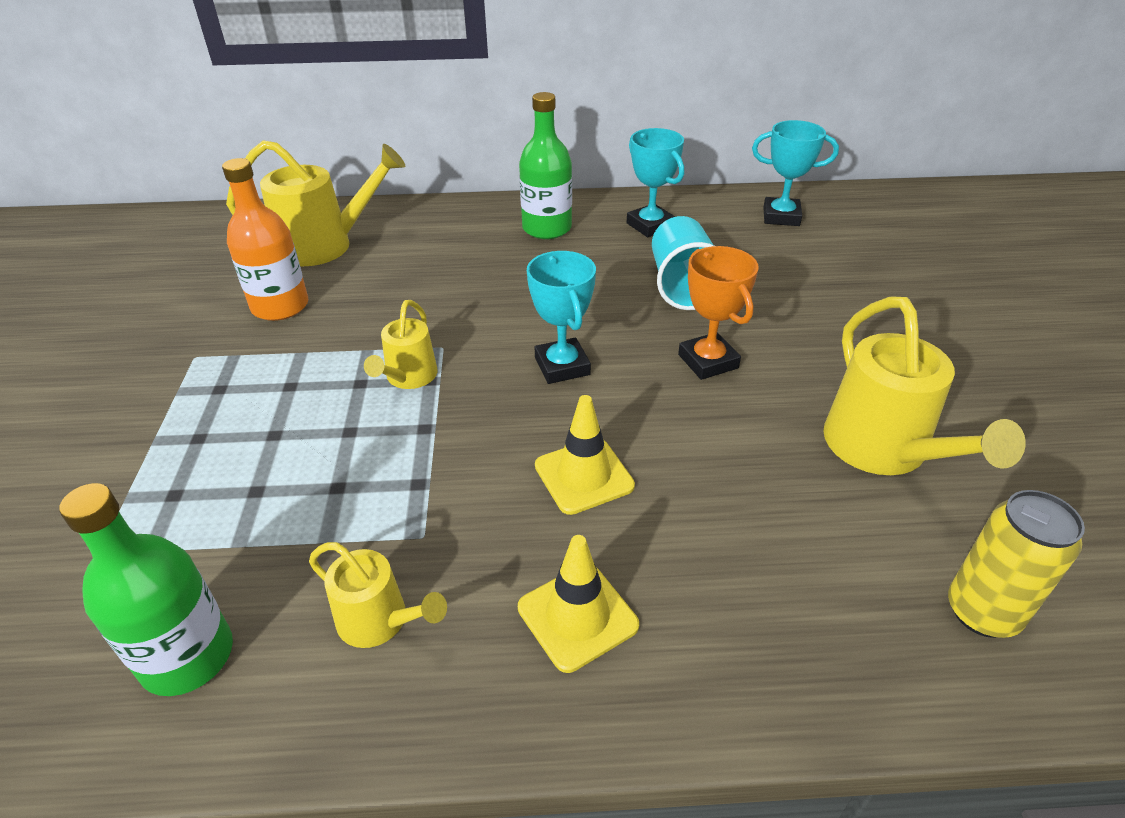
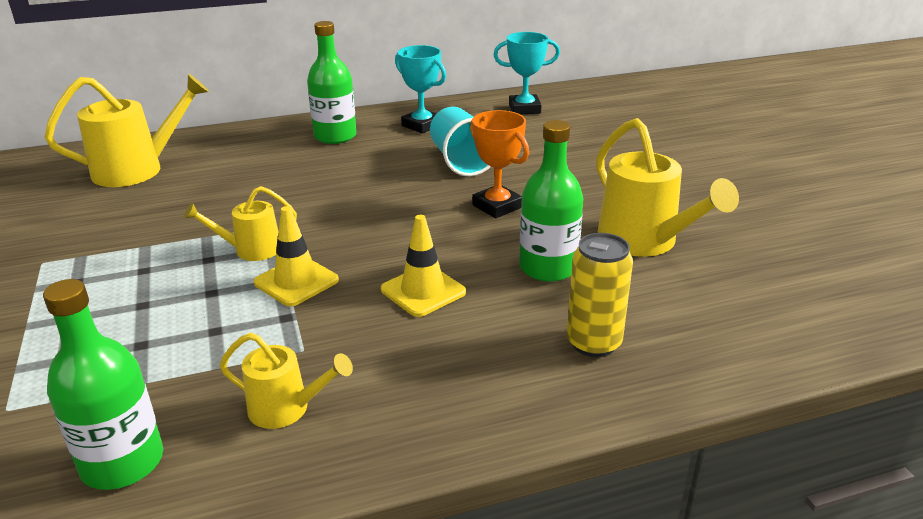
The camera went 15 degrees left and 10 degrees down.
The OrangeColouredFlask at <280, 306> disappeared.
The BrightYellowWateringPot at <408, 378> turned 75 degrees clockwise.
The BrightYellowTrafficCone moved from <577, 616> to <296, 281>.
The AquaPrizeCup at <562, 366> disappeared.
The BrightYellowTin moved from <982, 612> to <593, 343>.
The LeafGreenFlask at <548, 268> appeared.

-=-=-=-=-

**Assigned task**:
In the material above, tally every line with the string "degrees" in it, then give that number alone.

**Task result**:
2